TO DO —
Once you find the line with "U101 pin VIN: SW -> +24V" in the data that follows, repeat it and every line after it exactly, through the line with "IC7: INA168 -> ZXCT1010".

◆ ◆ ◆

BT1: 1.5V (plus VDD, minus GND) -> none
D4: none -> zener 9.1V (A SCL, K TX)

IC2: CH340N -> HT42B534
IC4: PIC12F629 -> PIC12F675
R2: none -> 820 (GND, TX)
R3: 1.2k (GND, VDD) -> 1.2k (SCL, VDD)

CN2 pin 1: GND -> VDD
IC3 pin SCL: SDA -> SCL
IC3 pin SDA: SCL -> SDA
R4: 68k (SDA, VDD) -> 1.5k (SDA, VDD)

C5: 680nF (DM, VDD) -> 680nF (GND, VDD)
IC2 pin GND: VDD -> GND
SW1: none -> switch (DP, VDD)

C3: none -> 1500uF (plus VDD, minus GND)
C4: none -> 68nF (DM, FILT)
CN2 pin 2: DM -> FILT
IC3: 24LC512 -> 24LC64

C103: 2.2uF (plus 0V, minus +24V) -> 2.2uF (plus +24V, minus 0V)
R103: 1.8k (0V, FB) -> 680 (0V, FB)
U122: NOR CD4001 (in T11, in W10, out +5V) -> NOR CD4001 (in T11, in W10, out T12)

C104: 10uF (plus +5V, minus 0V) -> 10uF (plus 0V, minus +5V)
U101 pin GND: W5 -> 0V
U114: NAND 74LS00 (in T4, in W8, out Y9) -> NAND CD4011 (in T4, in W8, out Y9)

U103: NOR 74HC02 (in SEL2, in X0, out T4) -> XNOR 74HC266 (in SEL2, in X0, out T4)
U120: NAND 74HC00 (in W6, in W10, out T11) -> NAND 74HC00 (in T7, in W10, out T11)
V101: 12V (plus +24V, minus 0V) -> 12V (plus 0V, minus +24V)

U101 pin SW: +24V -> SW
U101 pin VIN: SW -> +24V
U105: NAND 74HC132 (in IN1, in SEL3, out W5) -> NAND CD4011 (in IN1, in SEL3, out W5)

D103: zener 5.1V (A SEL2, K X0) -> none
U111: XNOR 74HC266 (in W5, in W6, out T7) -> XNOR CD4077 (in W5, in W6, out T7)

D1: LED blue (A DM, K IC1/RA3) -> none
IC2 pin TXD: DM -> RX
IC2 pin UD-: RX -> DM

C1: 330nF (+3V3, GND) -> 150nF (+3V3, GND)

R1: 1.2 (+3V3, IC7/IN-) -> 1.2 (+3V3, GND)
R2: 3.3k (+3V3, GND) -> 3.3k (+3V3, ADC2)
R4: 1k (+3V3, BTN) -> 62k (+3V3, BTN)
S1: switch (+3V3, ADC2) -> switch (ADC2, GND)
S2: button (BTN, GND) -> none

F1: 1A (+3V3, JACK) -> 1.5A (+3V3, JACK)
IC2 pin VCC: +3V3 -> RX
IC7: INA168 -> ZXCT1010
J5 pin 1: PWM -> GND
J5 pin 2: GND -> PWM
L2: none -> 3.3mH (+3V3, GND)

◆ ◆ ◆

RESULT FOR THIS EXERCISE —
U101 pin VIN: SW -> +24V
U105: NAND 74HC132 (in IN1, in SEL3, out W5) -> NAND CD4011 (in IN1, in SEL3, out W5)

D103: zener 5.1V (A SEL2, K X0) -> none
U111: XNOR 74HC266 (in W5, in W6, out T7) -> XNOR CD4077 (in W5, in W6, out T7)

D1: LED blue (A DM, K IC1/RA3) -> none
IC2 pin TXD: DM -> RX
IC2 pin UD-: RX -> DM

C1: 330nF (+3V3, GND) -> 150nF (+3V3, GND)

R1: 1.2 (+3V3, IC7/IN-) -> 1.2 (+3V3, GND)
R2: 3.3k (+3V3, GND) -> 3.3k (+3V3, ADC2)
R4: 1k (+3V3, BTN) -> 62k (+3V3, BTN)
S1: switch (+3V3, ADC2) -> switch (ADC2, GND)
S2: button (BTN, GND) -> none

F1: 1A (+3V3, JACK) -> 1.5A (+3V3, JACK)
IC2 pin VCC: +3V3 -> RX
IC7: INA168 -> ZXCT1010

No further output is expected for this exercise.